WHAT THE TASK REQUIRES
Restate each line of the listing exactly, without carrying over any pictures.

───── PROVIDED DATA ─────

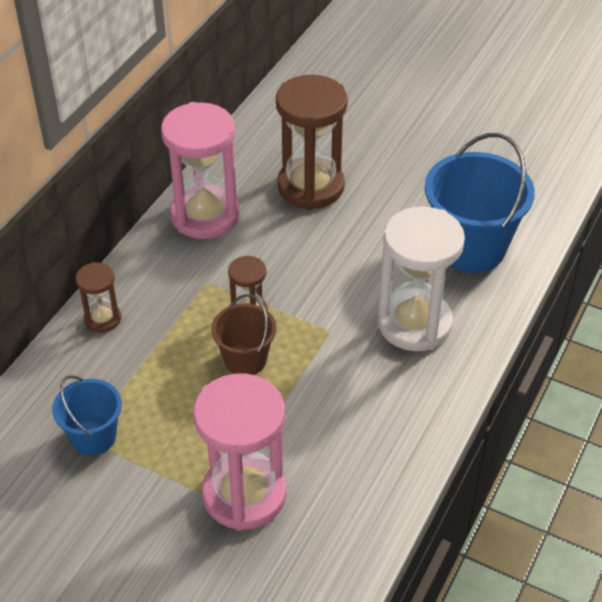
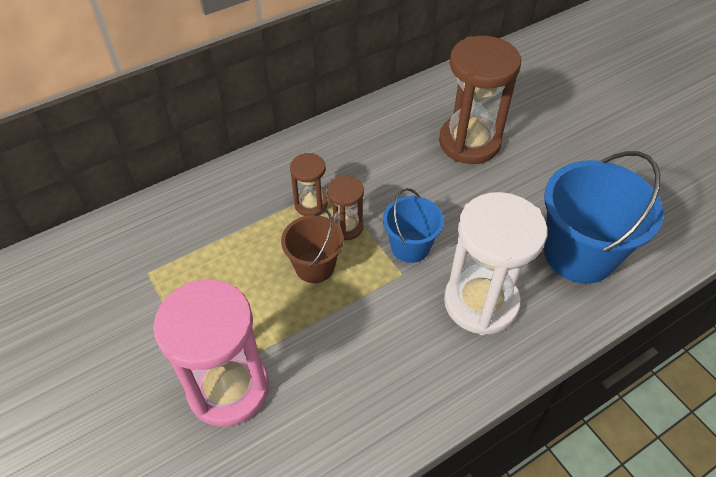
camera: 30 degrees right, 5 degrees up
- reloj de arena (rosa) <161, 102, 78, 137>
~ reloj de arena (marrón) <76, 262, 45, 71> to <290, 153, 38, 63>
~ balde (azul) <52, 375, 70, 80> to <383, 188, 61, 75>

─────

RESULT OF THIS EXERCISE
camera: 30 degrees right, 5 degrees up
- reloj de arena (rosa) <161, 102, 78, 137>
~ reloj de arena (marrón) <76, 262, 45, 71> to <290, 153, 38, 63>
~ balde (azul) <52, 375, 70, 80> to <383, 188, 61, 75>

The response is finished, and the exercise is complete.